▸ **What needs to be done**: Set down exactly, from the records below, the line with "school desk: (314, 223)" through the line with "chair: (308, 440) -> (128, 206), turned 90", and nothing else.

▸ **Data excerpts**:
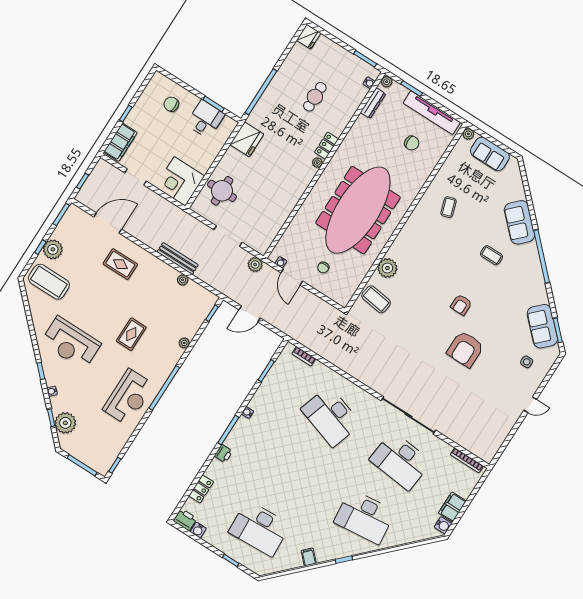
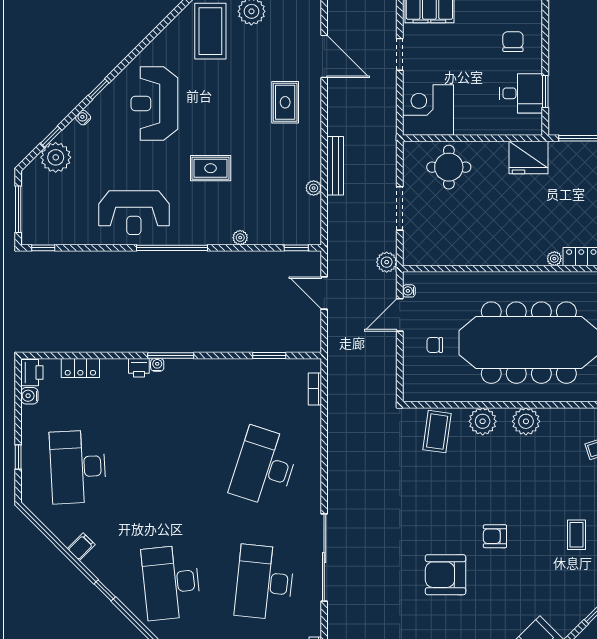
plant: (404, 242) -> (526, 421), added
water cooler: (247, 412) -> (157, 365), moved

==

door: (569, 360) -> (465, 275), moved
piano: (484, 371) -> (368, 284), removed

* * *

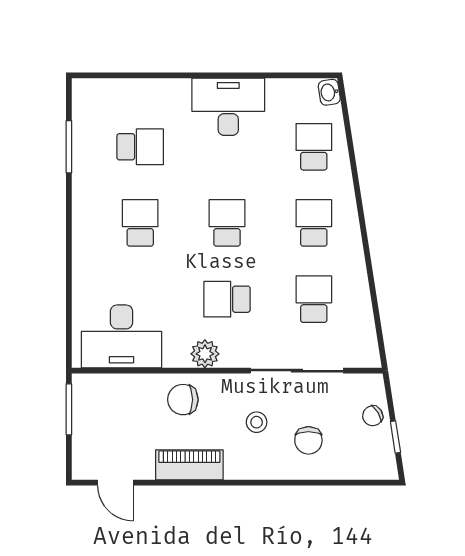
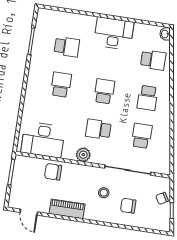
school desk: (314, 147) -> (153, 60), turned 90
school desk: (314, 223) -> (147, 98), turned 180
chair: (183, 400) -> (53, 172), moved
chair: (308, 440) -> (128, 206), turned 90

▸ **Exercise answer**:
school desk: (314, 223) -> (147, 98), turned 180
chair: (183, 400) -> (53, 172), moved
chair: (308, 440) -> (128, 206), turned 90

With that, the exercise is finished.